*** Begin section ***
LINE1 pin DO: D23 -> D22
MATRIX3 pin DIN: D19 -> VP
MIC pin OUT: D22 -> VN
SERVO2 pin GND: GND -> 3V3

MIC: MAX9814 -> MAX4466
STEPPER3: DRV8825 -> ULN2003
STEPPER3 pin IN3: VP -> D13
*** End section ***
Write out again only the lines from the one with "MATRIX3 pin DIN: D19 -> VP" through the last line of the records above. Keep every word as it stands.

MATRIX3 pin DIN: D19 -> VP
MIC pin OUT: D22 -> VN
SERVO2 pin GND: GND -> 3V3

MIC: MAX9814 -> MAX4466
STEPPER3: DRV8825 -> ULN2003
STEPPER3 pin IN3: VP -> D13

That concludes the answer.